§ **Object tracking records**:

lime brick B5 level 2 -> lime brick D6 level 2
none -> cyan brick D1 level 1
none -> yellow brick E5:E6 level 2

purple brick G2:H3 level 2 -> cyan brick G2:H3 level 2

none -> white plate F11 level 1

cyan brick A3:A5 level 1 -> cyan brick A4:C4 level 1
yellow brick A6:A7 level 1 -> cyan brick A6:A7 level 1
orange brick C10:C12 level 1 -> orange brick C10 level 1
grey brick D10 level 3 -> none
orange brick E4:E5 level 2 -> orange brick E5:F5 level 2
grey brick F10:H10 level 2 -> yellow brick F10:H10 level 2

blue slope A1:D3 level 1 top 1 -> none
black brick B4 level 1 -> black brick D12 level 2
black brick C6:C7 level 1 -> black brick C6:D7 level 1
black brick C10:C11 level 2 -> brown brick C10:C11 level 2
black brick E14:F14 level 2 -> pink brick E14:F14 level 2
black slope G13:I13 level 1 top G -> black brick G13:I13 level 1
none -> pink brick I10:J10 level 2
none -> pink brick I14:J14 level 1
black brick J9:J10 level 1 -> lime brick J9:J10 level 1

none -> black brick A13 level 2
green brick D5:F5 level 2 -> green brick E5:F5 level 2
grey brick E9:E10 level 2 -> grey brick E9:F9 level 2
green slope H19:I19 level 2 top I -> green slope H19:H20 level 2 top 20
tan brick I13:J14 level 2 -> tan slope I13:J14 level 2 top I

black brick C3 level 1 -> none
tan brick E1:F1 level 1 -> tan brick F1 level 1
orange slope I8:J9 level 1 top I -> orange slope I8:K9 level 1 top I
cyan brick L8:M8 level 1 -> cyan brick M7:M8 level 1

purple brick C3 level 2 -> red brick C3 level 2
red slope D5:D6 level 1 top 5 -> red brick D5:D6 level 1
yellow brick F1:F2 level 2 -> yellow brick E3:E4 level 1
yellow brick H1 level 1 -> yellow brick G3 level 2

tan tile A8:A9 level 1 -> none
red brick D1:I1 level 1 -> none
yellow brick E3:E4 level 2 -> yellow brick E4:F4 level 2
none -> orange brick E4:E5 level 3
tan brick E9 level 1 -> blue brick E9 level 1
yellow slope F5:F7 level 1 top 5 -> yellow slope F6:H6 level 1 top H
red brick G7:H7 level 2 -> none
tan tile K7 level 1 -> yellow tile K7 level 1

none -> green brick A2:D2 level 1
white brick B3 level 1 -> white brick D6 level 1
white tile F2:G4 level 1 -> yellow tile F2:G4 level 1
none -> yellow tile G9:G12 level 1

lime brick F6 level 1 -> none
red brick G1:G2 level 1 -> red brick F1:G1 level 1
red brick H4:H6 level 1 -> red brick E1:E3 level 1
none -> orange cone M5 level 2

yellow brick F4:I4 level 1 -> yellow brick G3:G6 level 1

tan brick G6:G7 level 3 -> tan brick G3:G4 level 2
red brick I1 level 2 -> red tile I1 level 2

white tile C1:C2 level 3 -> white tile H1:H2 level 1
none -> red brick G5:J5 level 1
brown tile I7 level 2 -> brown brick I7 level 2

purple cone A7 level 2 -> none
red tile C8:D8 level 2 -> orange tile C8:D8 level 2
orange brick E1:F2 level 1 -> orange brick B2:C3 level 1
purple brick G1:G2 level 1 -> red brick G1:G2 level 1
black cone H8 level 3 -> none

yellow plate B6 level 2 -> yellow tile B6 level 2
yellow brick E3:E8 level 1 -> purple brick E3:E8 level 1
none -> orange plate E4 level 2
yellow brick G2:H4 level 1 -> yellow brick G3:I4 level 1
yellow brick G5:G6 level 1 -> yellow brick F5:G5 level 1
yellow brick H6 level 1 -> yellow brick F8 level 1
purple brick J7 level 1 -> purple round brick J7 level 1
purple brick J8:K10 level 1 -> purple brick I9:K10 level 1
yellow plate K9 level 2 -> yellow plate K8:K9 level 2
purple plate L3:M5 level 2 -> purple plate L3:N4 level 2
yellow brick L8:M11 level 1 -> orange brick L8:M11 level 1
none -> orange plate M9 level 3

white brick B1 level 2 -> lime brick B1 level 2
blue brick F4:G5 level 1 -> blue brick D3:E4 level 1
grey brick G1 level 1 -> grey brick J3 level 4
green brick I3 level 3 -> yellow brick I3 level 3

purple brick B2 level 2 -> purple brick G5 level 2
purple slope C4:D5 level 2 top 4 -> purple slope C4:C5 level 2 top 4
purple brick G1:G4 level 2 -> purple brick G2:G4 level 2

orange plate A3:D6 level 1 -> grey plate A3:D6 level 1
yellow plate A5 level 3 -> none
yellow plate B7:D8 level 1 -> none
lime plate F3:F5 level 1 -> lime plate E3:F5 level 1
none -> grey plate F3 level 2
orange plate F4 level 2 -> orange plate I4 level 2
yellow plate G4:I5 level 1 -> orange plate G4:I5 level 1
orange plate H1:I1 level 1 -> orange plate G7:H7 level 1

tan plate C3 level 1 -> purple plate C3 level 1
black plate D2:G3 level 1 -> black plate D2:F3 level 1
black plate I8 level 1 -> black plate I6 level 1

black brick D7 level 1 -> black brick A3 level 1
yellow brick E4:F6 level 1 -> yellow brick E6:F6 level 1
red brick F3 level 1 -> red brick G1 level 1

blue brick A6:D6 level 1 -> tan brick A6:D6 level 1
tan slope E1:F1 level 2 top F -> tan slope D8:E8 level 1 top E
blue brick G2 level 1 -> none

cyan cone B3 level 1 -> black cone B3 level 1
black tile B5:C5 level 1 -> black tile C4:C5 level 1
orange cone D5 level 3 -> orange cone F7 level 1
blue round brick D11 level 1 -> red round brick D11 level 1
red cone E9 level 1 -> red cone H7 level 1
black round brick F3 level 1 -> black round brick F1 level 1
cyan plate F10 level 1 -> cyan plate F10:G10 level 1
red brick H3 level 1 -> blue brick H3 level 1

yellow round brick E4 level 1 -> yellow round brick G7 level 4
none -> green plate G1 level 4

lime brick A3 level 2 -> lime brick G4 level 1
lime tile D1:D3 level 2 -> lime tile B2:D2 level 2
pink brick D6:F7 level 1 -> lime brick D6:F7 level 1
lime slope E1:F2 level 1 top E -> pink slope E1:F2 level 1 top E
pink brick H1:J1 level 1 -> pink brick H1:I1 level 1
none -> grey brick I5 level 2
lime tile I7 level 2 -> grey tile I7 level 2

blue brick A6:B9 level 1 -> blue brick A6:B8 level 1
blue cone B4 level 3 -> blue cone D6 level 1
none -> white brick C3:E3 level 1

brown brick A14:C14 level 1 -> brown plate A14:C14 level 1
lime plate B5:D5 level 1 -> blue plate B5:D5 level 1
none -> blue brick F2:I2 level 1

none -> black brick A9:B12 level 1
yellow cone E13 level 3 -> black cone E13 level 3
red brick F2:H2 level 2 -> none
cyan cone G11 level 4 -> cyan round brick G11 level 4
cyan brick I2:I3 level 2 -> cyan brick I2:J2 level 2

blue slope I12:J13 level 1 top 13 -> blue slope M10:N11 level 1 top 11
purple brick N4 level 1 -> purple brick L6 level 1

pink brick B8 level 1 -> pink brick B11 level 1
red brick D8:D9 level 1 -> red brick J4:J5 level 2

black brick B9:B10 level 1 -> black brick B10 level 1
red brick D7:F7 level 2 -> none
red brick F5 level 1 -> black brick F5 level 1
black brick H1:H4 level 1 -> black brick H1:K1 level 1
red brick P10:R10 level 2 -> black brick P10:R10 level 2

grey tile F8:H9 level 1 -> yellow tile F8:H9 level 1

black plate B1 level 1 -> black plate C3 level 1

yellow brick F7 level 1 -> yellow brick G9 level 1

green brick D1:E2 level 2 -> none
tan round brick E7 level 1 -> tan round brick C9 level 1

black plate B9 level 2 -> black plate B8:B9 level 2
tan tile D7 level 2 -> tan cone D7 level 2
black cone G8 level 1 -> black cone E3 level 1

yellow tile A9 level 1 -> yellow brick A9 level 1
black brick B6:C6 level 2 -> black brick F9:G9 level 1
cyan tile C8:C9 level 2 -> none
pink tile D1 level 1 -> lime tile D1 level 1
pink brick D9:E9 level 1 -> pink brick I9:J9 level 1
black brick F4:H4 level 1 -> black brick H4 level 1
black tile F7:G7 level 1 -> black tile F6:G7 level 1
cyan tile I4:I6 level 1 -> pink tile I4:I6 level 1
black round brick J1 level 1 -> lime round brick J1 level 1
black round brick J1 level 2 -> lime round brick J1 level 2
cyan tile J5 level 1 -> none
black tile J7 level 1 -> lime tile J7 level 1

§ **What is being asked**: Above are the entries. Copy exactly the part that opens with the line containing "orange brick E4:E5 level 2" and closes with the line containing "black brick C10:C11", and no more.

§ **Completed exercise**:
orange brick E4:E5 level 2 -> orange brick E5:F5 level 2
grey brick F10:H10 level 2 -> yellow brick F10:H10 level 2

blue slope A1:D3 level 1 top 1 -> none
black brick B4 level 1 -> black brick D12 level 2
black brick C6:C7 level 1 -> black brick C6:D7 level 1
black brick C10:C11 level 2 -> brown brick C10:C11 level 2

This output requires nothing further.